### PROBLEM REQUIREMENTS
Please retype the entries below exactly as they are written.
=== RECORDS TO USE ===
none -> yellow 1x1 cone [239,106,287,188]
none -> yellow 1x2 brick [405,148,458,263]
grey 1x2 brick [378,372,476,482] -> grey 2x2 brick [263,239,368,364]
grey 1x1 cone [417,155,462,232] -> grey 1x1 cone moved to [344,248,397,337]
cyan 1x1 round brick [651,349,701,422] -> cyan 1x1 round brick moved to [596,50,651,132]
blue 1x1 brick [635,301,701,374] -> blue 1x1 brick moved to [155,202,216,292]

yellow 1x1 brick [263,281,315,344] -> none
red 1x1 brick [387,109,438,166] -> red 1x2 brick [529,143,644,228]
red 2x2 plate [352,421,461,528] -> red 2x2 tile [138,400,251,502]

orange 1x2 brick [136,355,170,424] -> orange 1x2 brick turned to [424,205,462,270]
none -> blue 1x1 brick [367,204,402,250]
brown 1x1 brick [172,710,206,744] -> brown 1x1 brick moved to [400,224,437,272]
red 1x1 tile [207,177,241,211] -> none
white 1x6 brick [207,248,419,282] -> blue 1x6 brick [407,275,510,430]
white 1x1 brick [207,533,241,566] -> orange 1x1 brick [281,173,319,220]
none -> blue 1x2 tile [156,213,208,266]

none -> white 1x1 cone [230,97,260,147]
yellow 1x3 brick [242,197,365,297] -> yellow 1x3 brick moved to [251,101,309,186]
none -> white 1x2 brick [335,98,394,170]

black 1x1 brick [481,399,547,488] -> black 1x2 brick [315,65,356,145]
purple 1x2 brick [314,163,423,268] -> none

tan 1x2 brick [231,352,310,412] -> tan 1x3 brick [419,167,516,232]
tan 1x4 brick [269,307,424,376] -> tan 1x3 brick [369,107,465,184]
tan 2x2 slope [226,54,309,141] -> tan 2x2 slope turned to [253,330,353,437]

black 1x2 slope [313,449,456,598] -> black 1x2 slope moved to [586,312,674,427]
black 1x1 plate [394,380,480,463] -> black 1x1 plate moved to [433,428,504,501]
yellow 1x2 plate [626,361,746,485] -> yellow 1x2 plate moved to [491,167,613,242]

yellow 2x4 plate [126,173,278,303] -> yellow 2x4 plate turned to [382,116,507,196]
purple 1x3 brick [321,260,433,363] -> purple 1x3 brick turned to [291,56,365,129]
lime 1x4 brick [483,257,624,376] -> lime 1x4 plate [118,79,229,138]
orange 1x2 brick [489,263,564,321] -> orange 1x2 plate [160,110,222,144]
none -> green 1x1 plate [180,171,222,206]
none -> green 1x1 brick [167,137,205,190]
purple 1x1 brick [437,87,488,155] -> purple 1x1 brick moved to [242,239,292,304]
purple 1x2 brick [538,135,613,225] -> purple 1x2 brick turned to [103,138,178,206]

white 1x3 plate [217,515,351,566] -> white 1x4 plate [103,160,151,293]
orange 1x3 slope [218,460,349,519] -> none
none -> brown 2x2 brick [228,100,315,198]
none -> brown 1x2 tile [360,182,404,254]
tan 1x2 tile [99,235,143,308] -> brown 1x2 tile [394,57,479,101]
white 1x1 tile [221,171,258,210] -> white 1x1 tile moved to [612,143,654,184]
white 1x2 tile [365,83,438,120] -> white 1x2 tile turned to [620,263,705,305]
===
### ANSWER TO THE EXERCISE
none -> yellow 1x1 cone [239,106,287,188]
none -> yellow 1x2 brick [405,148,458,263]
grey 1x2 brick [378,372,476,482] -> grey 2x2 brick [263,239,368,364]
grey 1x1 cone [417,155,462,232] -> grey 1x1 cone moved to [344,248,397,337]
cyan 1x1 round brick [651,349,701,422] -> cyan 1x1 round brick moved to [596,50,651,132]
blue 1x1 brick [635,301,701,374] -> blue 1x1 brick moved to [155,202,216,292]

yellow 1x1 brick [263,281,315,344] -> none
red 1x1 brick [387,109,438,166] -> red 1x2 brick [529,143,644,228]
red 2x2 plate [352,421,461,528] -> red 2x2 tile [138,400,251,502]

orange 1x2 brick [136,355,170,424] -> orange 1x2 brick turned to [424,205,462,270]
none -> blue 1x1 brick [367,204,402,250]
brown 1x1 brick [172,710,206,744] -> brown 1x1 brick moved to [400,224,437,272]
red 1x1 tile [207,177,241,211] -> none
white 1x6 brick [207,248,419,282] -> blue 1x6 brick [407,275,510,430]
white 1x1 brick [207,533,241,566] -> orange 1x1 brick [281,173,319,220]
none -> blue 1x2 tile [156,213,208,266]

none -> white 1x1 cone [230,97,260,147]
yellow 1x3 brick [242,197,365,297] -> yellow 1x3 brick moved to [251,101,309,186]
none -> white 1x2 brick [335,98,394,170]

black 1x1 brick [481,399,547,488] -> black 1x2 brick [315,65,356,145]
purple 1x2 brick [314,163,423,268] -> none

tan 1x2 brick [231,352,310,412] -> tan 1x3 brick [419,167,516,232]
tan 1x4 brick [269,307,424,376] -> tan 1x3 brick [369,107,465,184]
tan 2x2 slope [226,54,309,141] -> tan 2x2 slope turned to [253,330,353,437]

black 1x2 slope [313,449,456,598] -> black 1x2 slope moved to [586,312,674,427]
black 1x1 plate [394,380,480,463] -> black 1x1 plate moved to [433,428,504,501]
yellow 1x2 plate [626,361,746,485] -> yellow 1x2 plate moved to [491,167,613,242]

yellow 2x4 plate [126,173,278,303] -> yellow 2x4 plate turned to [382,116,507,196]
purple 1x3 brick [321,260,433,363] -> purple 1x3 brick turned to [291,56,365,129]
lime 1x4 brick [483,257,624,376] -> lime 1x4 plate [118,79,229,138]
orange 1x2 brick [489,263,564,321] -> orange 1x2 plate [160,110,222,144]
none -> green 1x1 plate [180,171,222,206]
none -> green 1x1 brick [167,137,205,190]
purple 1x1 brick [437,87,488,155] -> purple 1x1 brick moved to [242,239,292,304]
purple 1x2 brick [538,135,613,225] -> purple 1x2 brick turned to [103,138,178,206]

white 1x3 plate [217,515,351,566] -> white 1x4 plate [103,160,151,293]
orange 1x3 slope [218,460,349,519] -> none
none -> brown 2x2 brick [228,100,315,198]
none -> brown 1x2 tile [360,182,404,254]
tan 1x2 tile [99,235,143,308] -> brown 1x2 tile [394,57,479,101]
white 1x1 tile [221,171,258,210] -> white 1x1 tile moved to [612,143,654,184]
white 1x2 tile [365,83,438,120] -> white 1x2 tile turned to [620,263,705,305]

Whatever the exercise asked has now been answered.